» Task item
Every line from the one containing "purple padlock [327,245,372,299]" to the end of the records below should be returned exactly; pictures are to be dropped.

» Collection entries

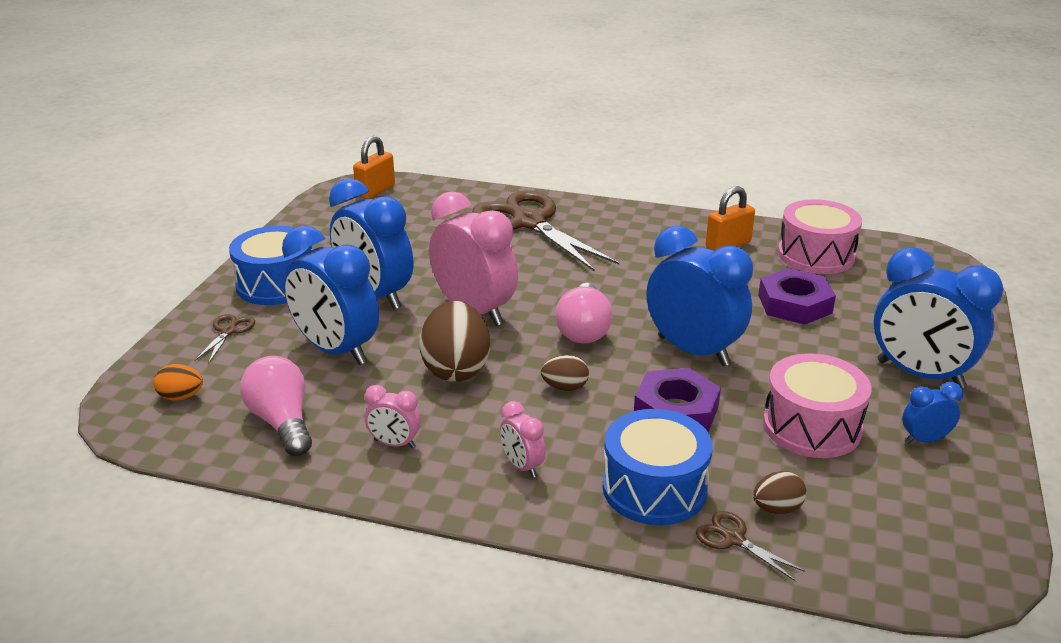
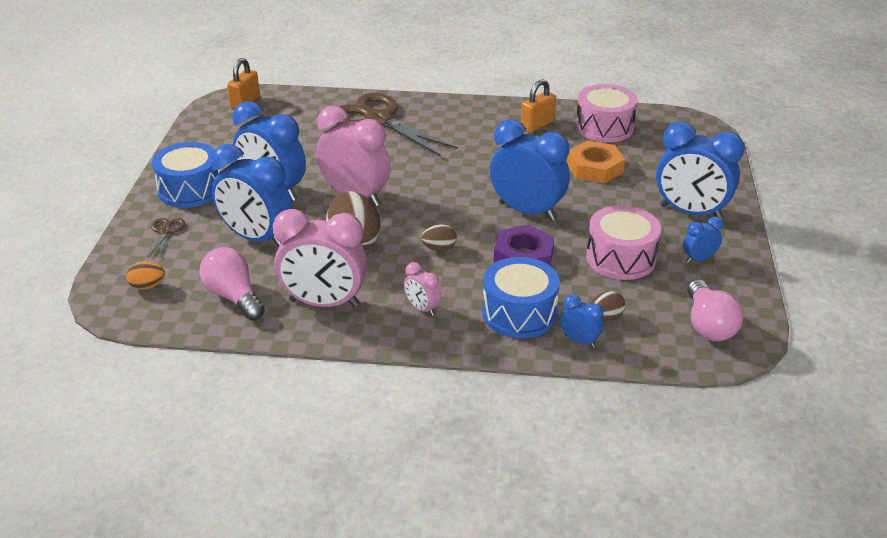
camera: 10 degrees left, 5 degrees up
pink clock [365,385,421,448] -> pink clock [273,209,367,307], size x2.16
pink light bulb [555,283,613,344] -> pink light bulb moved to [688,279,743,341]
brown scissors [696,511,806,581] -> blue clock [560,294,603,348]
purple nut [758,268,836,325] -> orange nut [567,141,625,183]

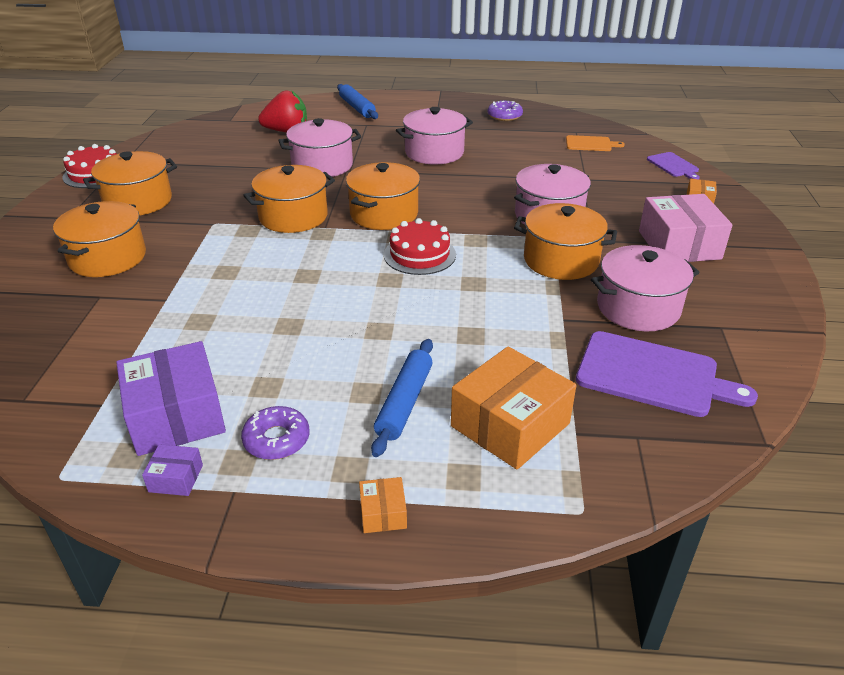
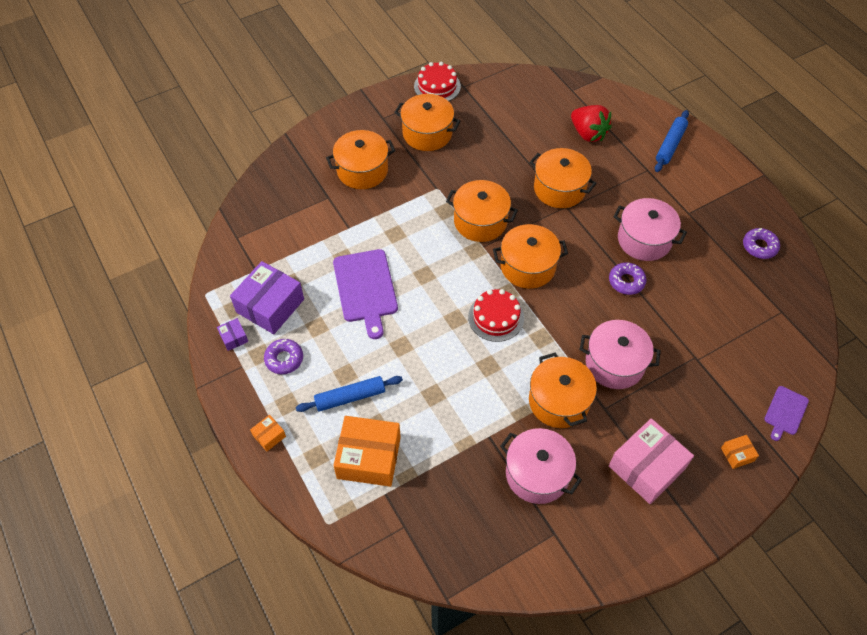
camera: 55 degrees right, 20 degrees up
pink pot [278,118,361,177] -> orange pot [529,148,597,208]
orange cutting board [566,135,625,151] -> none
purple cutting board [576,331,758,417] -> purple cutting board moved to [333,249,398,339]
none -> purple donut [609,262,647,295]

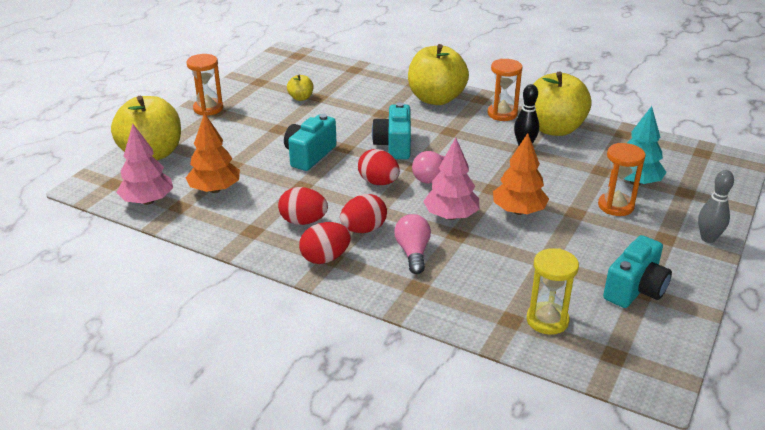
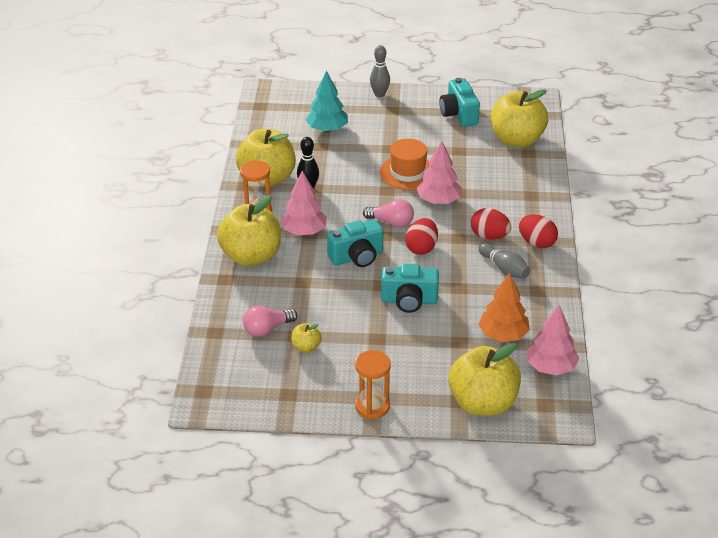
camera: 115 degrees left, 5 degrees up
red egg [278,187,328,225] -> grey bowling pin [479,243,530,278]
pink light bulb [394,214,431,274] -> pink light bulb moved to [243,305,298,337]
orange tree [493,133,549,215] -> orange hat [380,139,430,190]
yellow hourglass [526,248,579,335] -> yellow apple [491,89,548,148]
orange hourglass [598,143,646,216] -> none
turquoise camera [603,235,672,308] -> turquoise camera turned 120 degrees counterclockwise [439,78,480,127]
none -> pink tree [280,171,327,235]

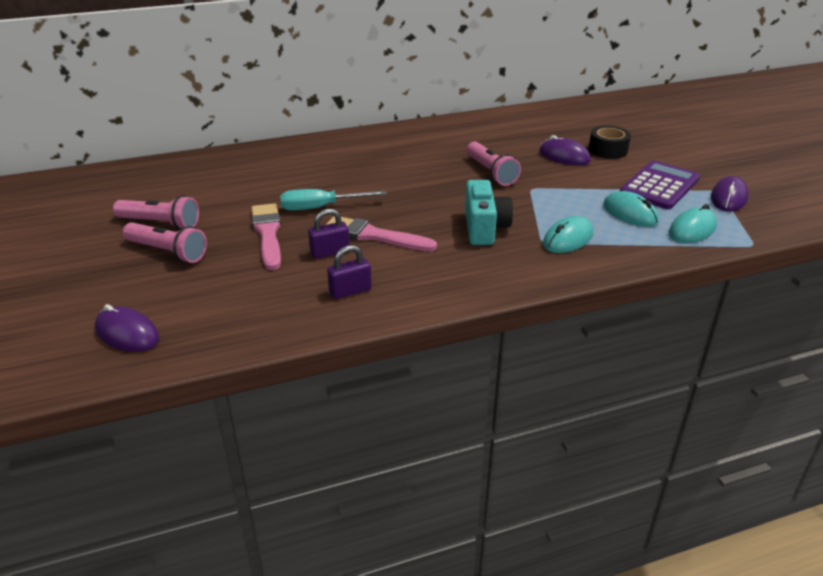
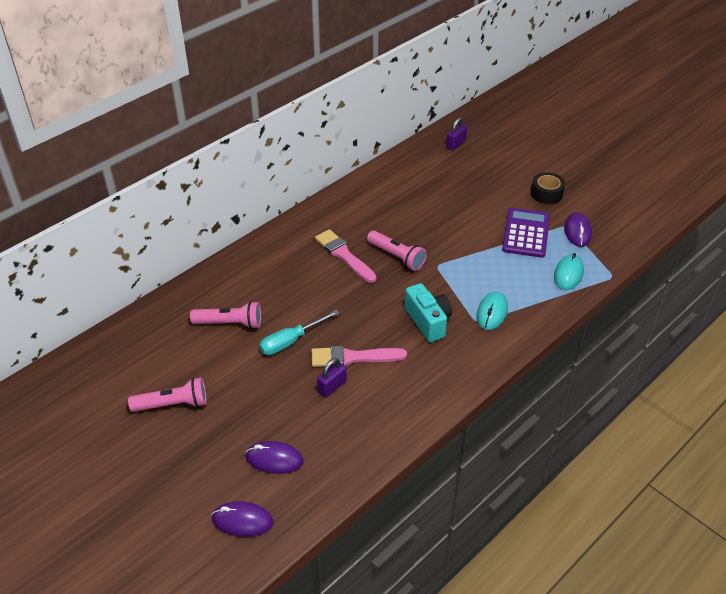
camera: 25 degrees left, 10 degrees up
pink flashlight [123,222,207,263] -> pink flashlight moved to [190,301,261,329]
pink brush [251,203,281,270] -> pink brush moved to [315,229,376,283]
purple padlock [327,245,372,299] -> purple padlock moved to [446,118,467,150]
purple mouse [539,135,591,165] -> purple mouse moved to [245,441,304,474]
black tape [589,126,631,159] -> black tape moved to [531,172,565,204]
turquoise mouse [603,191,659,227] -> none

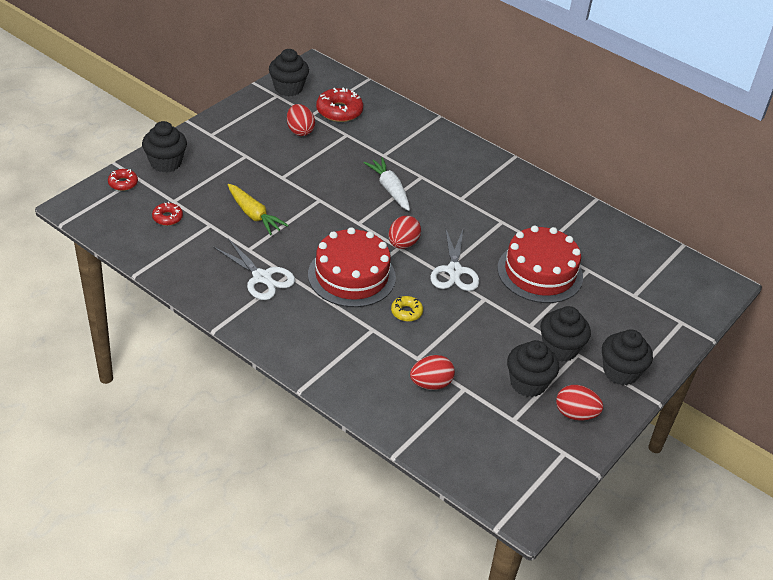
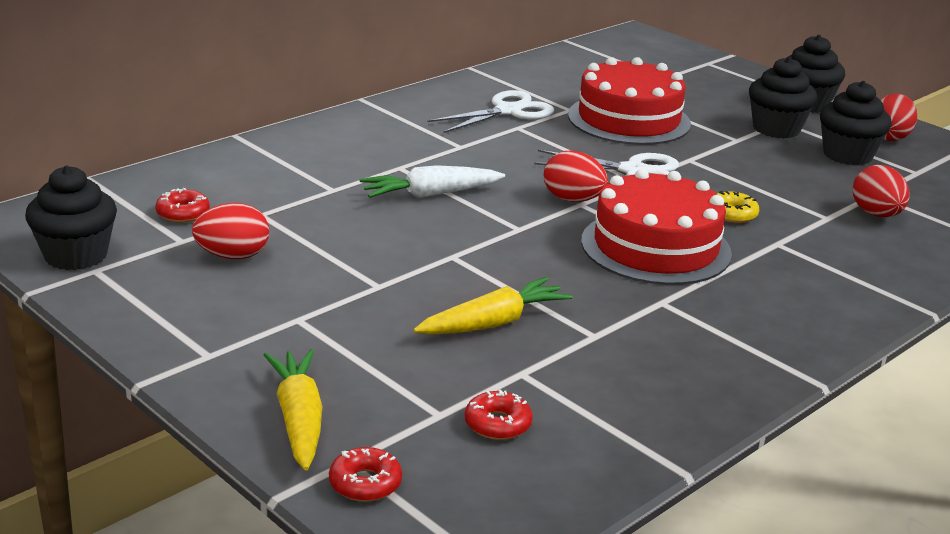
camera: 80 degrees left, 15 degrees down
black cupcake [142,121,187,172] -> yellow carrot [264,349,322,471]
white scissors [213,238,295,300] -> white scissors moved to [428,90,554,133]
red donut [316,87,363,122] -> red donut [155,188,210,223], size x0.57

» The completed task
purple padlock [327,245,372,299] -> purple padlock moved to [446,118,467,150]
purple mouse [539,135,591,165] -> purple mouse moved to [245,441,304,474]
black tape [589,126,631,159] -> black tape moved to [531,172,565,204]
turquoise mouse [603,191,659,227] -> none

camera: 80 degrees left, 15 degrees down
black cupcake [142,121,187,172] -> yellow carrot [264,349,322,471]
white scissors [213,238,295,300] -> white scissors moved to [428,90,554,133]
red donut [316,87,363,122] -> red donut [155,188,210,223], size x0.57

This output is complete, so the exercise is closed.